=== Begin Enclosure ===
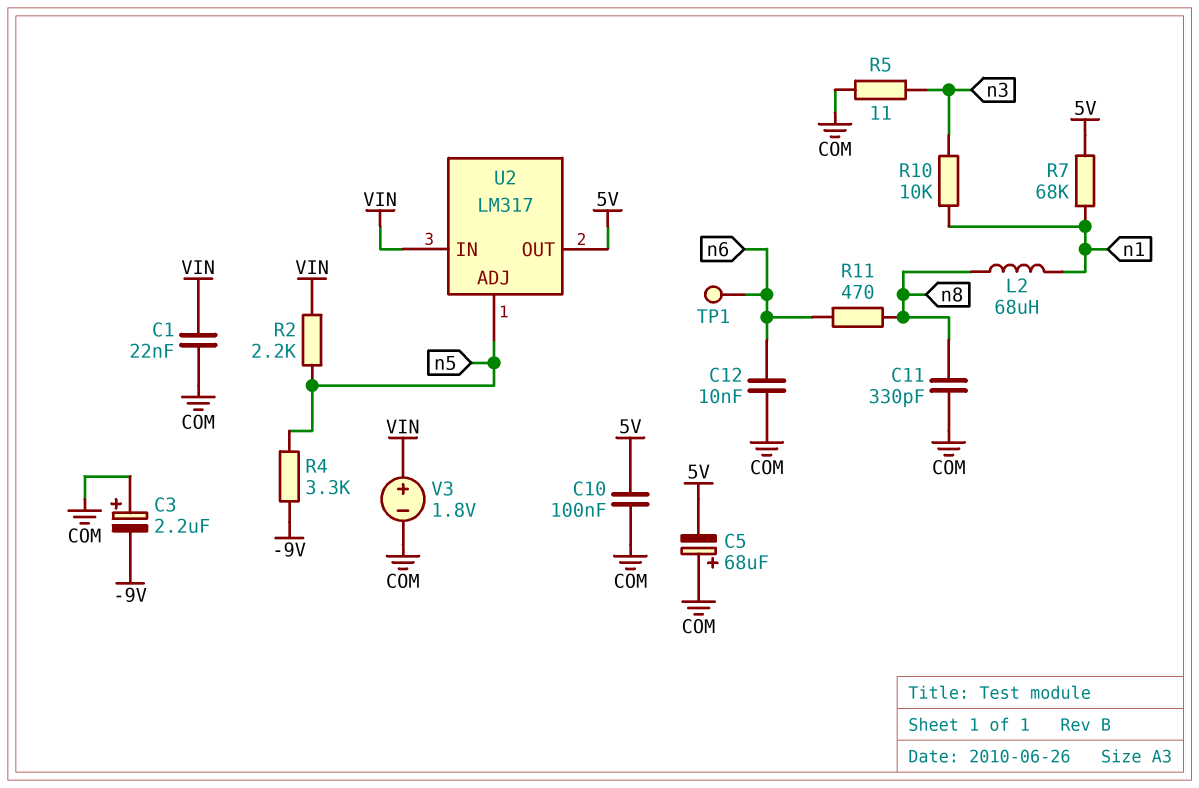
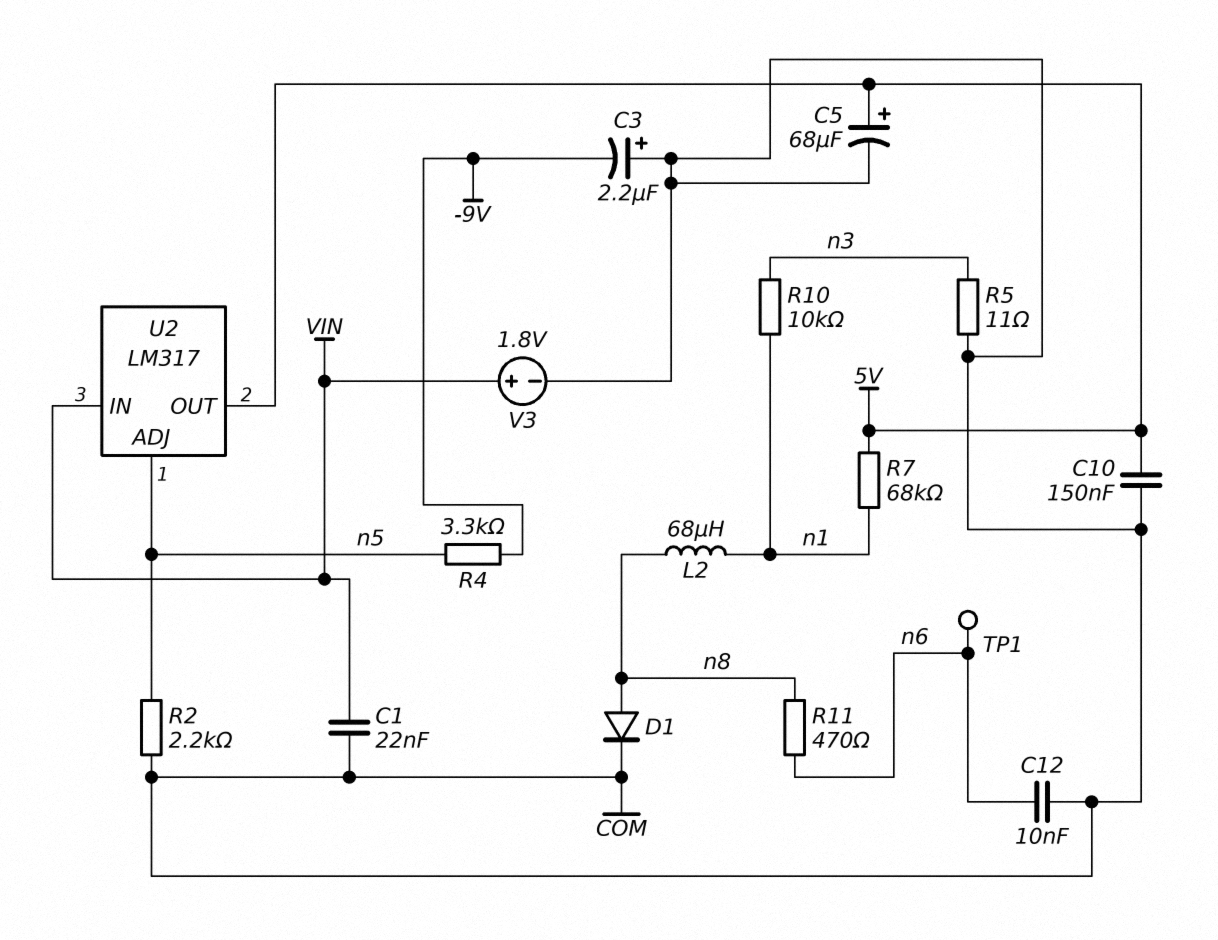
C5: 68uF (plus COM, minus 5V) -> 68uF (plus 5V, minus COM)
C10: 100nF (5V, COM) -> 150nF (5V, COM)
C11: 330pF (COM, n8) -> none
D1: none -> diode (A n8, K COM)
R2: 2.2k (VIN, n5) -> 2.2k (COM, n5)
=== End Enclosure ===
→ Task to complete: Give the material again exactly as it is, but keep the pictures out.

→ Expected answer:
C5: 68uF (plus COM, minus 5V) -> 68uF (plus 5V, minus COM)
C10: 100nF (5V, COM) -> 150nF (5V, COM)
C11: 330pF (COM, n8) -> none
D1: none -> diode (A n8, K COM)
R2: 2.2k (VIN, n5) -> 2.2k (COM, n5)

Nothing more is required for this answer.